** Opening Task data block **
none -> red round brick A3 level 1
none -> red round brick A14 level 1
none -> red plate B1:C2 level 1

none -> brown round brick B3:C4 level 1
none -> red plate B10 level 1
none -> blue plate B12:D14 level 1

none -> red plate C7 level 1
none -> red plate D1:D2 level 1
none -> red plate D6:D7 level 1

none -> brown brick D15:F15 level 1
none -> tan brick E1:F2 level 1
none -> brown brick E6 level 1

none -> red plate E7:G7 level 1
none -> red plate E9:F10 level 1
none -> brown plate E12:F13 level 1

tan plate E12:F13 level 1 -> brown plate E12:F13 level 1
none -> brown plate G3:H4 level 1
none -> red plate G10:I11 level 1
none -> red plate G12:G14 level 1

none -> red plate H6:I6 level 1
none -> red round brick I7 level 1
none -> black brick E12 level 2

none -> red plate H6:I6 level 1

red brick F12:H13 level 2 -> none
** Closing Task data block **
* _Assigned task_
Beginning with the opening line above, retype the records exactly through the line with "tan plate E12:F13", both ends included.

* _Exercise output_
none -> red round brick A3 level 1
none -> red round brick A14 level 1
none -> red plate B1:C2 level 1

none -> brown round brick B3:C4 level 1
none -> red plate B10 level 1
none -> blue plate B12:D14 level 1

none -> red plate C7 level 1
none -> red plate D1:D2 level 1
none -> red plate D6:D7 level 1

none -> brown brick D15:F15 level 1
none -> tan brick E1:F2 level 1
none -> brown brick E6 level 1

none -> red plate E7:G7 level 1
none -> red plate E9:F10 level 1
none -> brown plate E12:F13 level 1

tan plate E12:F13 level 1 -> brown plate E12:F13 level 1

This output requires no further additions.